**WHAT YOU SHOULD DO:** Show all lines from the listing below that contain "white".
== DATA SHOWN
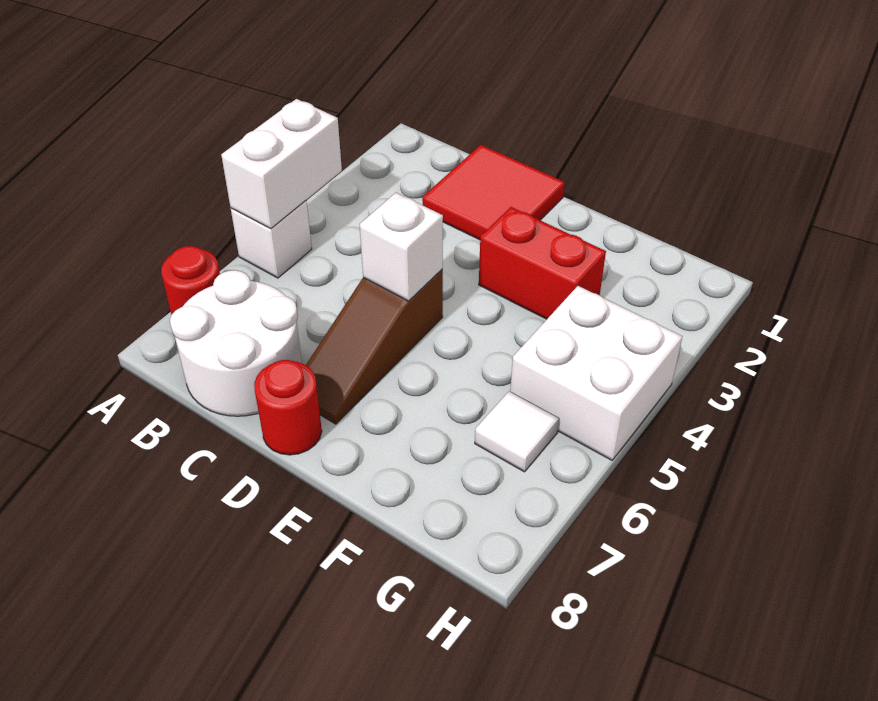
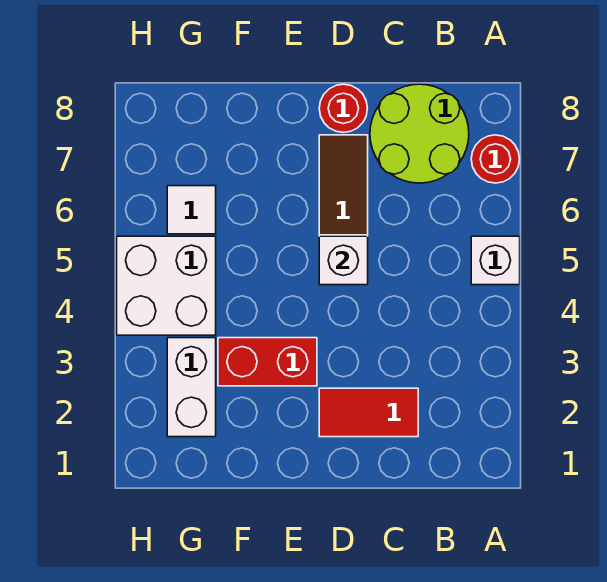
white brick A4:A5 level 2 -> white brick G2:G3 level 1
white round brick B7:C8 level 1 -> lime round brick B7:C8 level 1
red tile C1:D2 level 1 -> red tile C2:D2 level 1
====
**ANSWER SECTION:**
white brick A4:A5 level 2 -> white brick G2:G3 level 1
white round brick B7:C8 level 1 -> lime round brick B7:C8 level 1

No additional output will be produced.